## PROMPT
Every line containing the word "RADIO" must be pulled from the records.

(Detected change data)
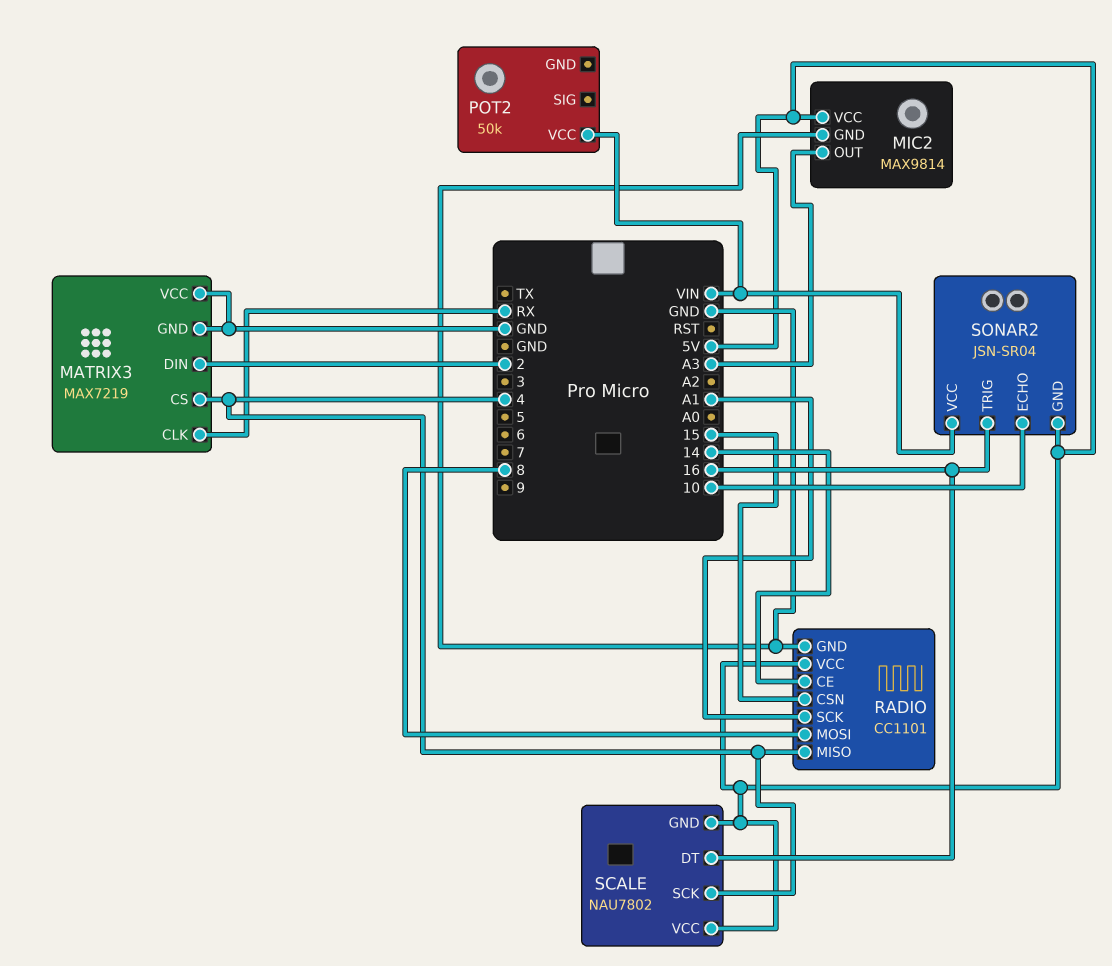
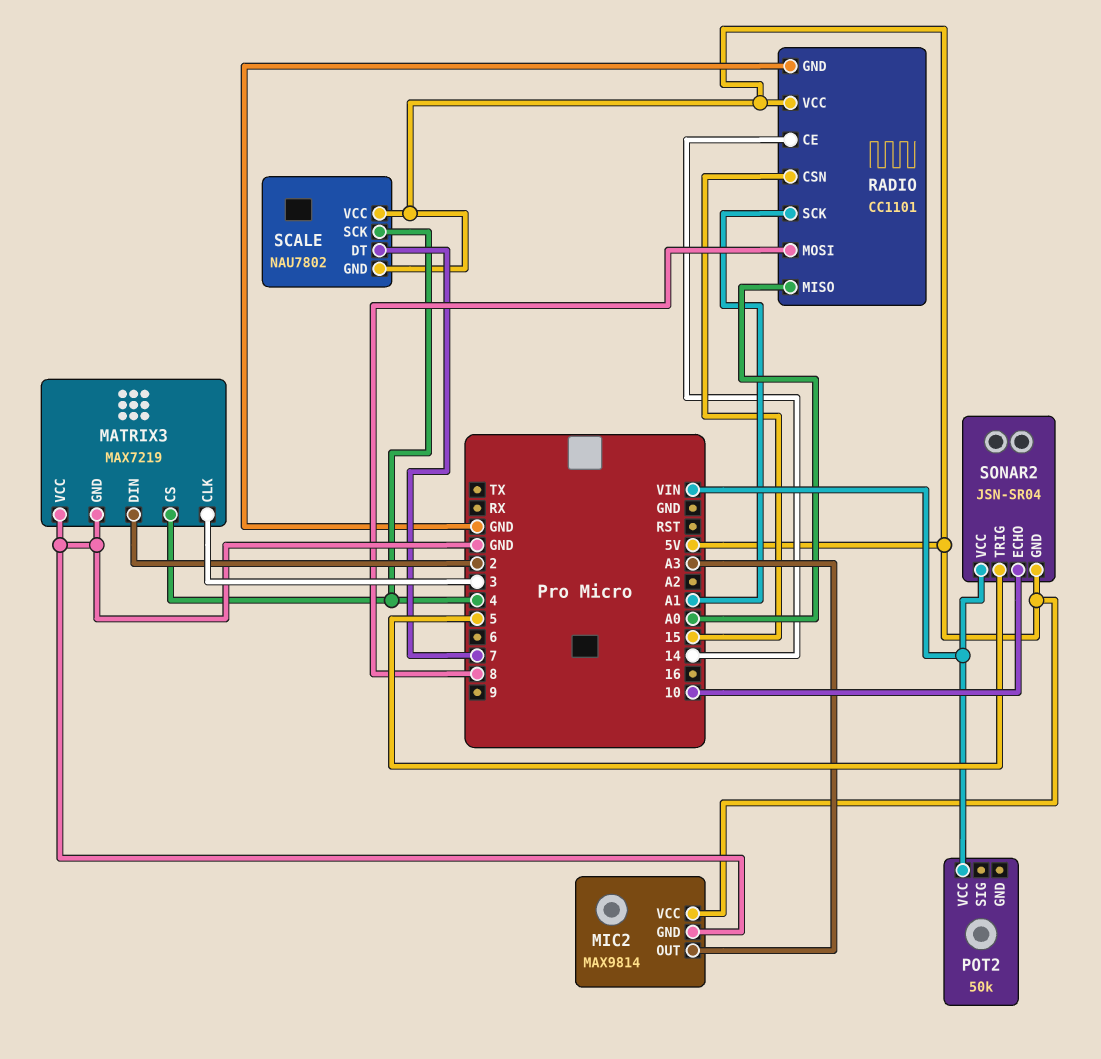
MATRIX3 pin CLK: RX -> 3
RADIO pin MISO: 4 -> A0
SCALE pin DT: 16 -> 7
SONAR2 pin TRIG: 16 -> 5

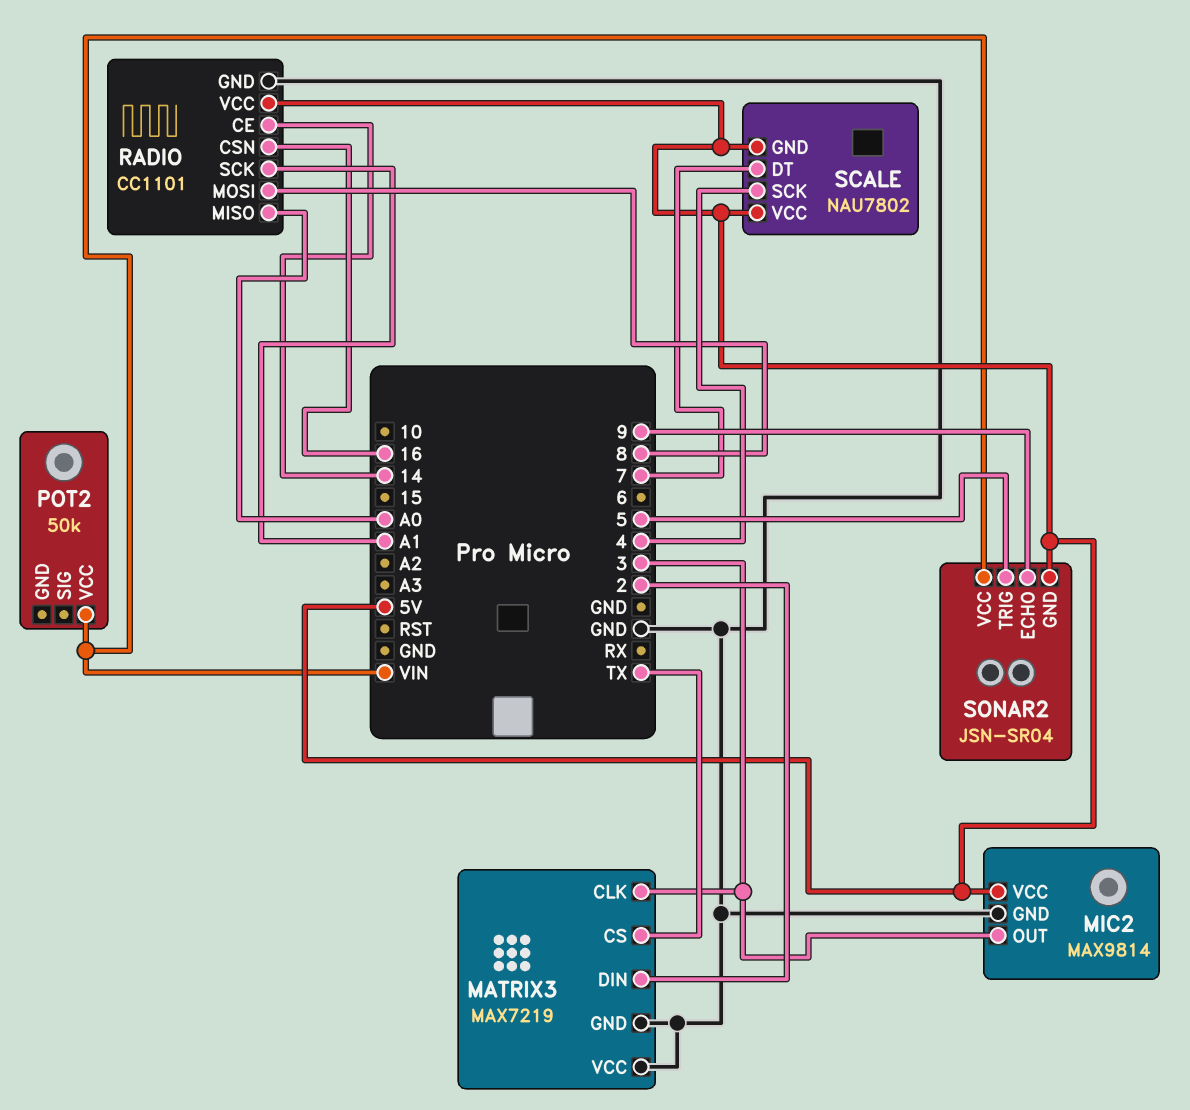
MATRIX3 pin CS: 4 -> TX
MIC2 pin OUT: A3 -> 3
RADIO pin CSN: 15 -> 16
SONAR2 pin ECHO: 10 -> 9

## YOUR RESPONSE
RADIO pin MISO: 4 -> A0
RADIO pin CSN: 15 -> 16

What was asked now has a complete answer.